▶ _Requirement_: Isolate every line in the data with the string "from" and copy it.

▶ _Records supplied_:
________
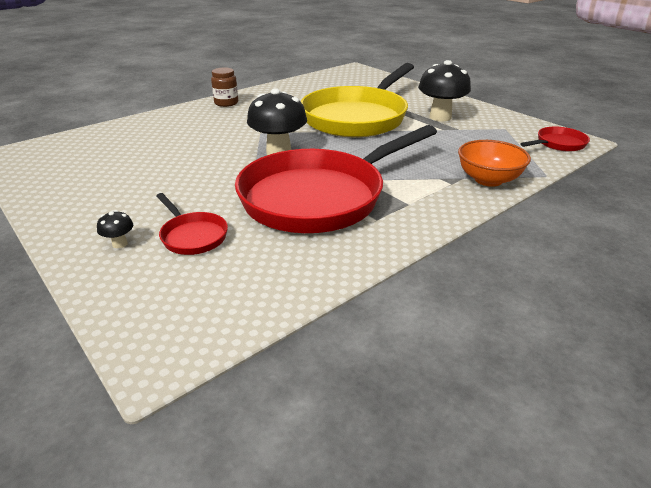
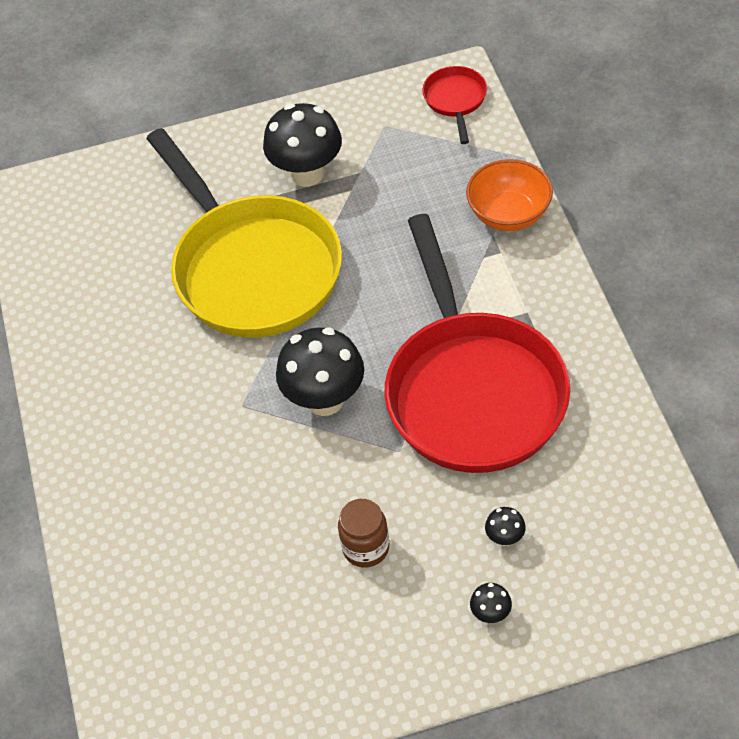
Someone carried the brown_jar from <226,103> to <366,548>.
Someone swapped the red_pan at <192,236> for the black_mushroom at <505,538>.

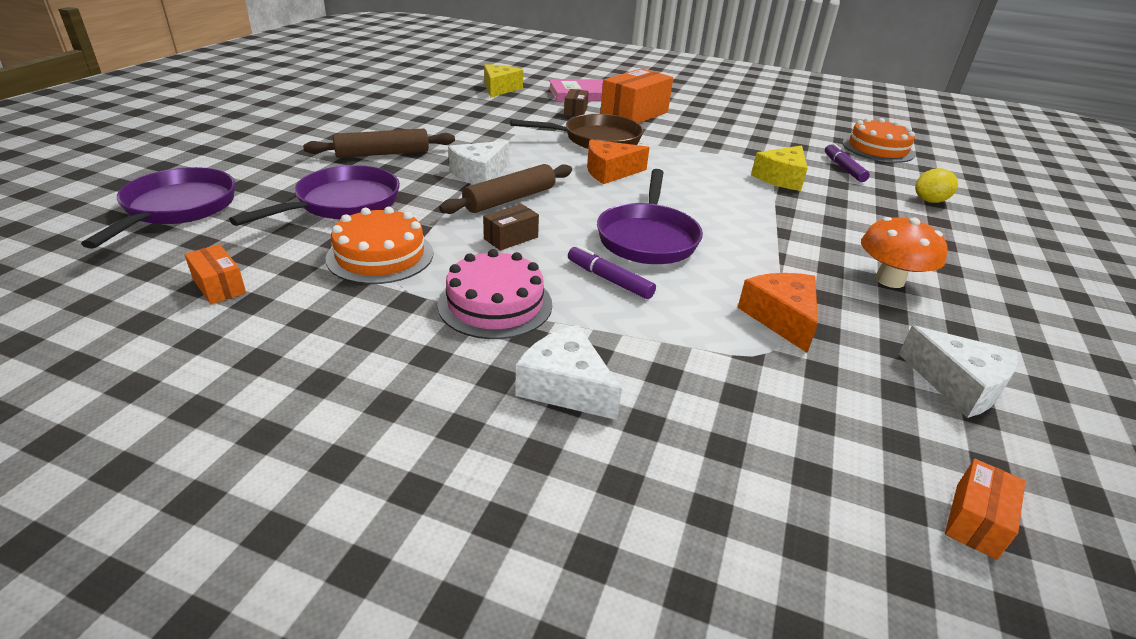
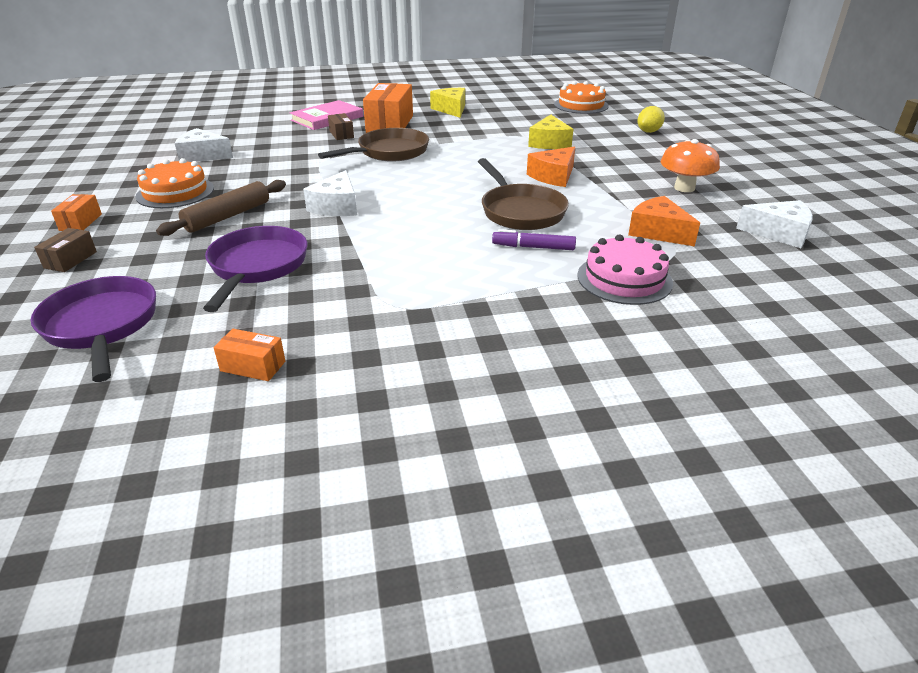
Someone carried the yellow_cheese from <500,89> to <451,109>.
Someone carried the orange_cheese from <610,172> to <553,176>.
Someone took away the purple_marker at <843,168>.
Someone took away the brown_rolling_pin at <510,199>.
Someone repainted the purple_pan at <648,238>, which became the brown_pan at <520,211>.
Someone carried the brown_box from <511,238> to <70,260>.
Someone carried the orange_cake from <380,255> to <175,192>.
Someone carried the pink_cake from <495,304> to <624,279>.
Someone carried the white_cheese from <565,386> to <202,156>.
Someone carried the orange_box from <976,520> to <81,222>.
________
▶ _Finished task_:
Someone carried the brown_jar from <226,103> to <366,548>.
Someone carried the yellow_cheese from <500,89> to <451,109>.
Someone carried the orange_cheese from <610,172> to <553,176>.
Someone carried the brown_box from <511,238> to <70,260>.
Someone carried the orange_cake from <380,255> to <175,192>.
Someone carried the pink_cake from <495,304> to <624,279>.
Someone carried the white_cheese from <565,386> to <202,156>.
Someone carried the orange_box from <976,520> to <81,222>.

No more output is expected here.